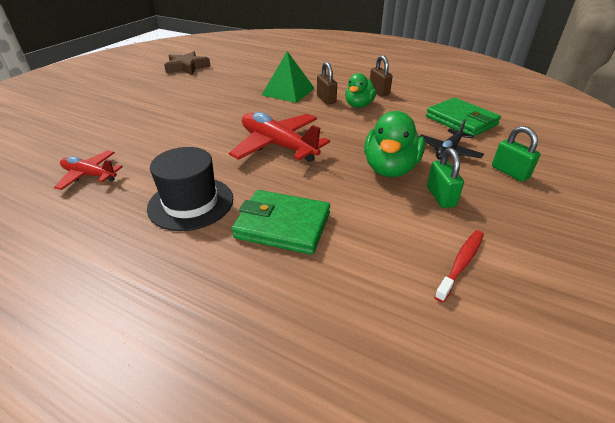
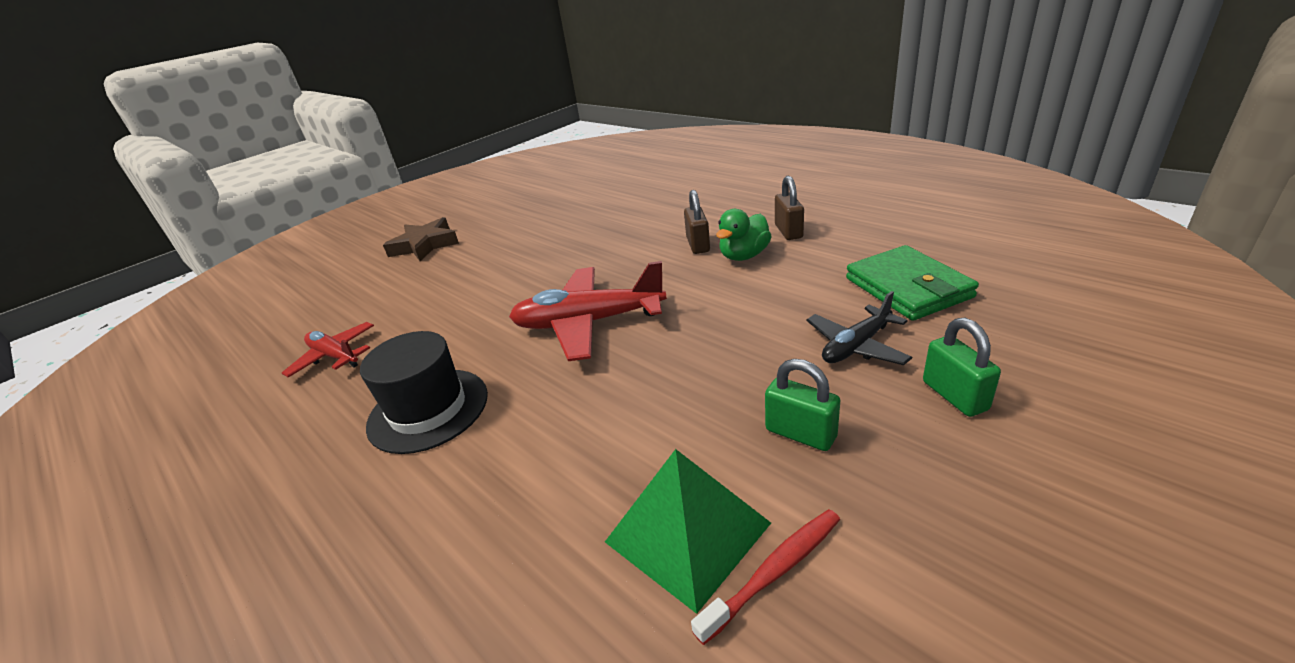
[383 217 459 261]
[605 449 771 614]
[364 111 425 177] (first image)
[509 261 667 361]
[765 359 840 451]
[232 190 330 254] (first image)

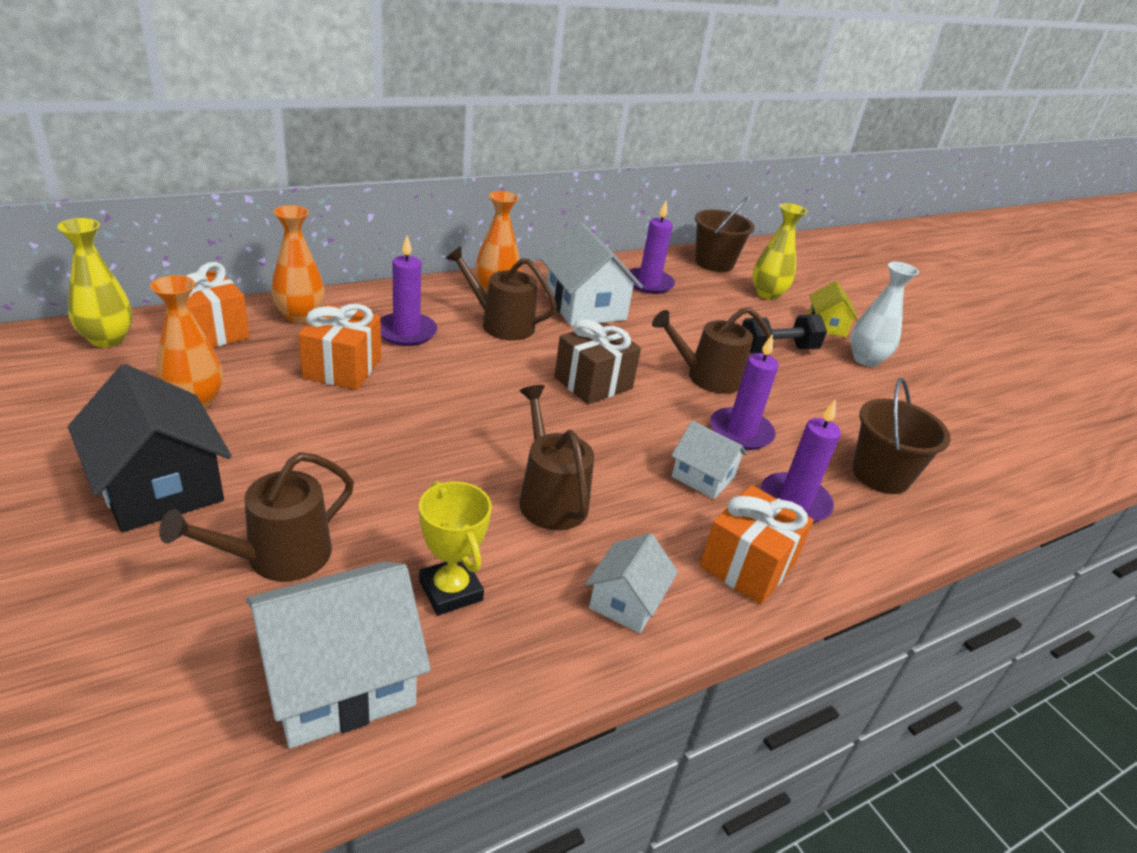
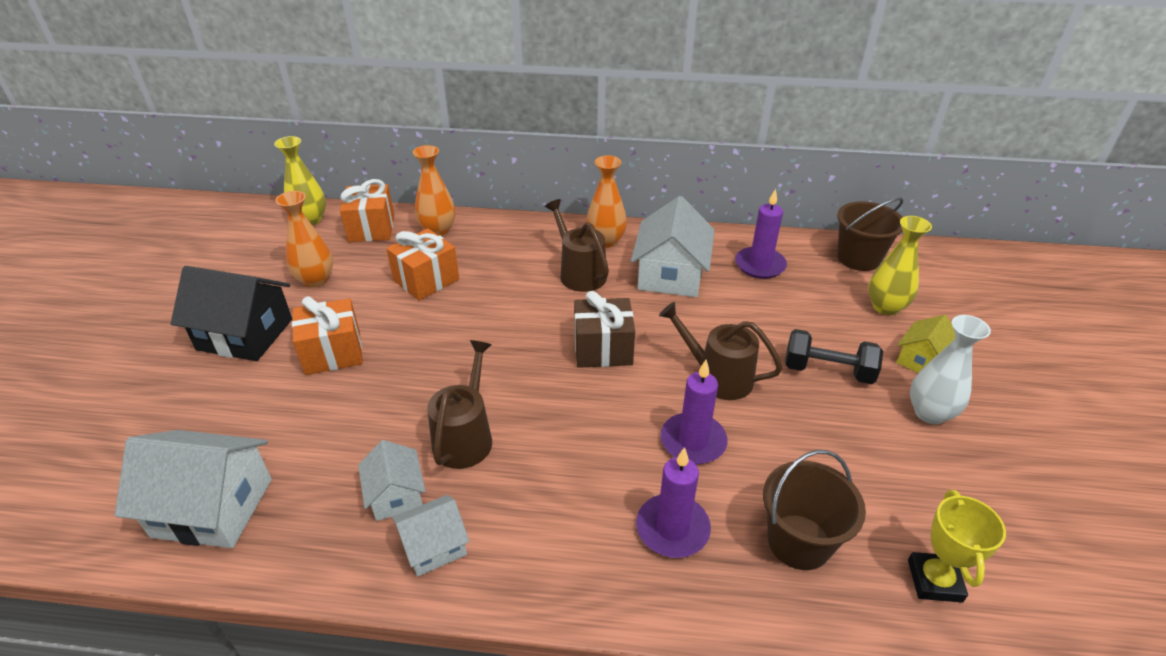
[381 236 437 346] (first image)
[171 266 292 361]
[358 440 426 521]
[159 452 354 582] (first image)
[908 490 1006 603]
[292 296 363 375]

EXERCISE GOAL:
Reproduce every line above exactly as written, omitting the images.

ANSWER FOR THIS EXERCISE:
[383 217 459 261]
[605 449 771 614]
[364 111 425 177] (first image)
[509 261 667 361]
[765 359 840 451]
[232 190 330 254] (first image)

[381 236 437 346] (first image)
[171 266 292 361]
[358 440 426 521]
[159 452 354 582] (first image)
[908 490 1006 603]
[292 296 363 375]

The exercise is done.